DATA FOR THIS TASK →
---

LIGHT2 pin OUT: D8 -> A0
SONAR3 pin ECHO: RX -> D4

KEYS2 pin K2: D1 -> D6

---

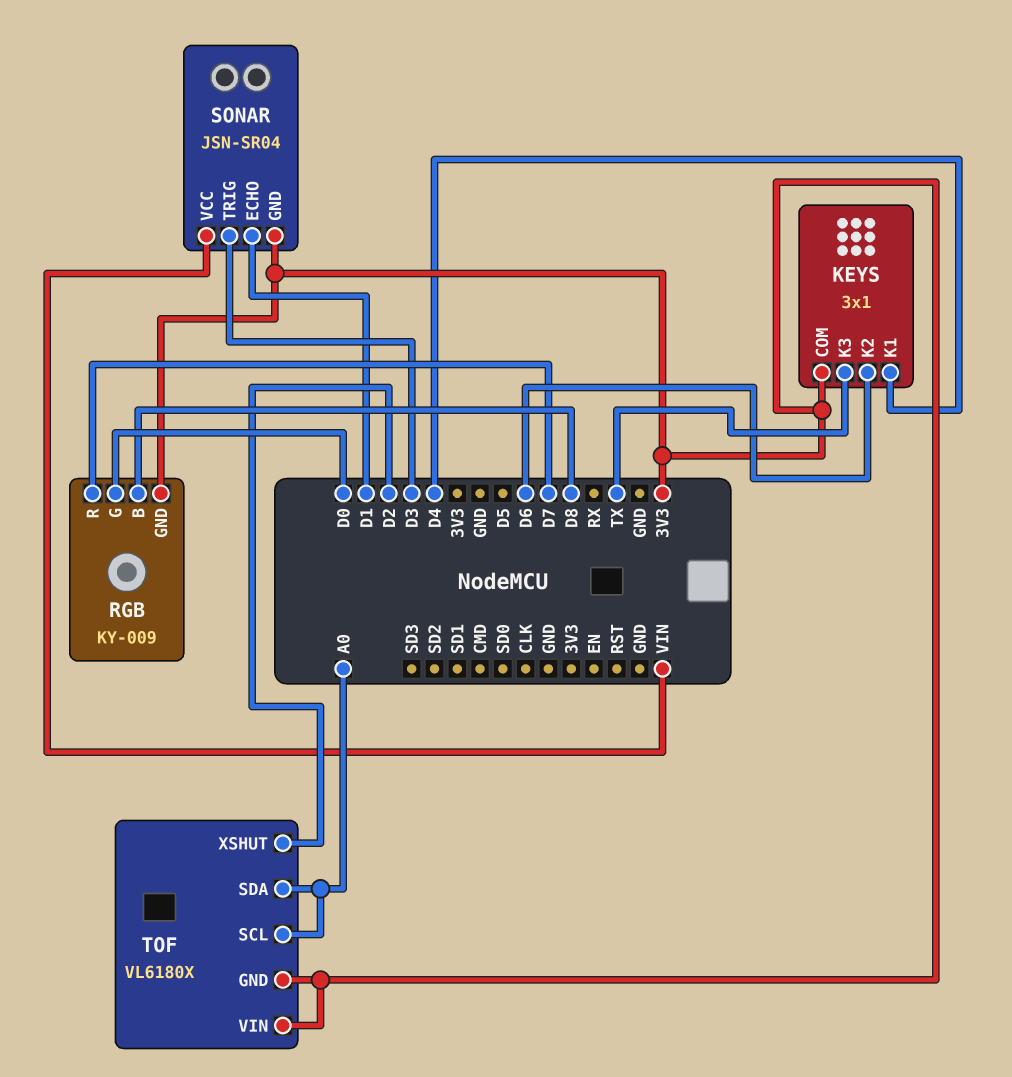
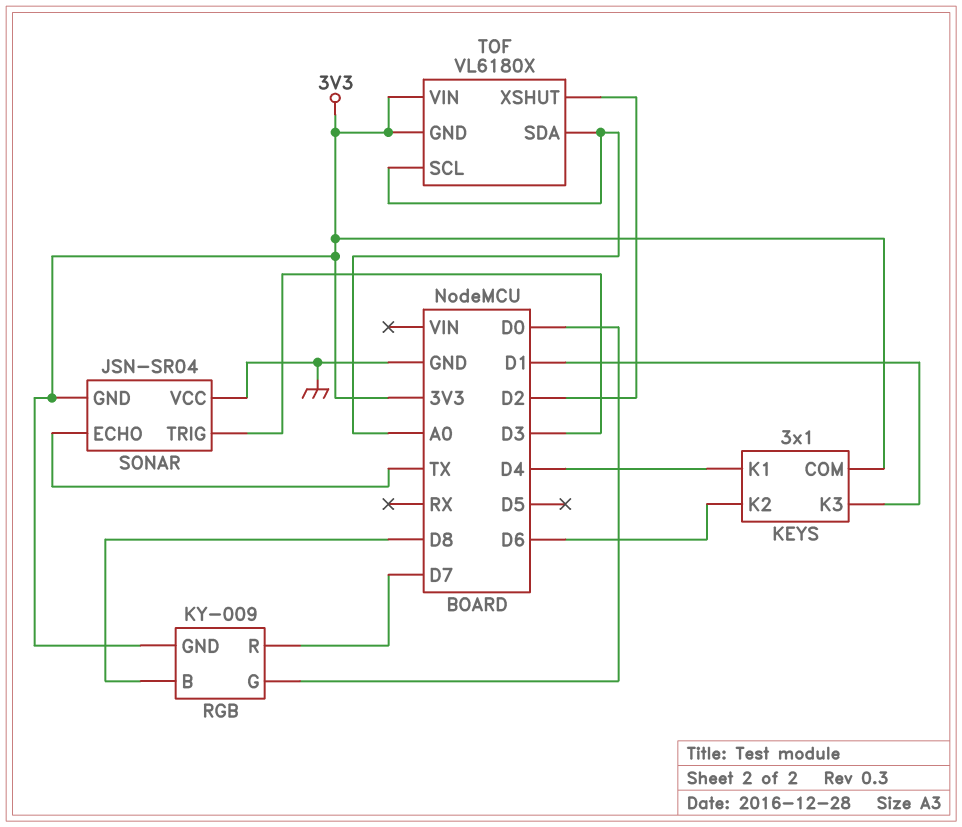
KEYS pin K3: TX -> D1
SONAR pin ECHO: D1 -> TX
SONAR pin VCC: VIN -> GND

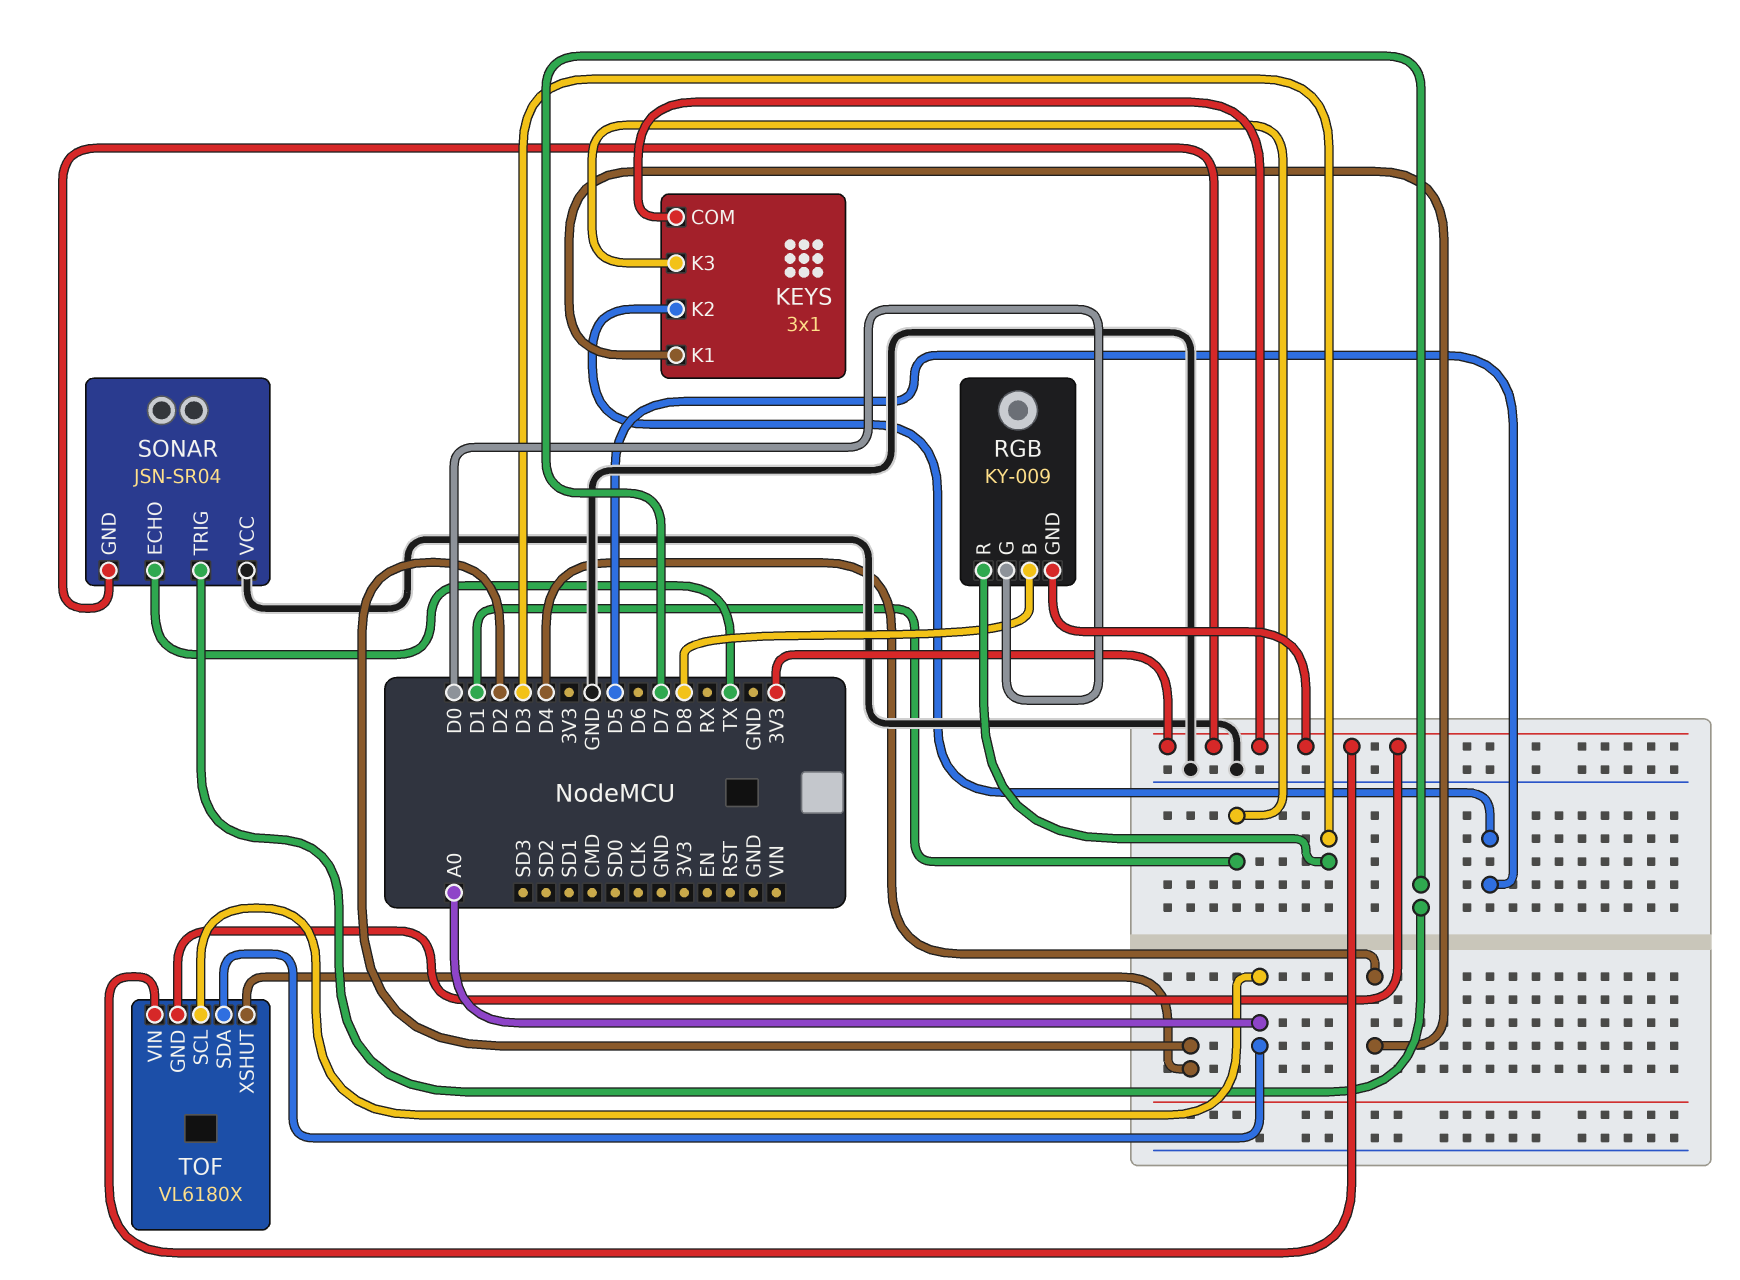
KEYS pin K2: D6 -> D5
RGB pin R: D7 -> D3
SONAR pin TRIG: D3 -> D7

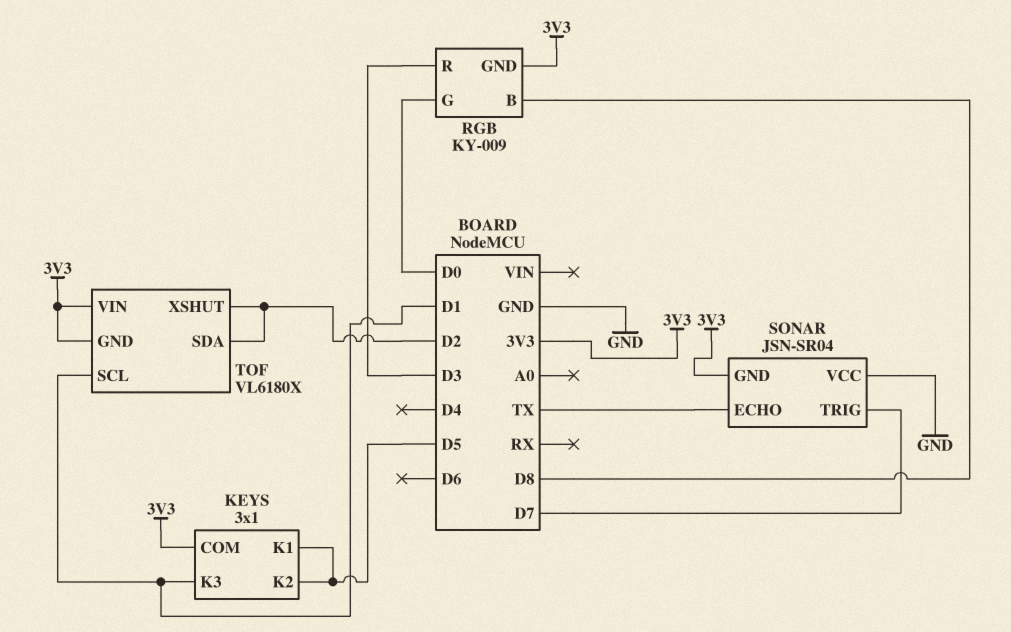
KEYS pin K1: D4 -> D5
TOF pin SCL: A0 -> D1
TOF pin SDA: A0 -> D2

---

YOUR TASK →
When a line in the data above contains the string "ECHO", copy that line.

ANSWER FOR THE TASK →
SONAR3 pin ECHO: RX -> D4
SONAR pin ECHO: D1 -> TX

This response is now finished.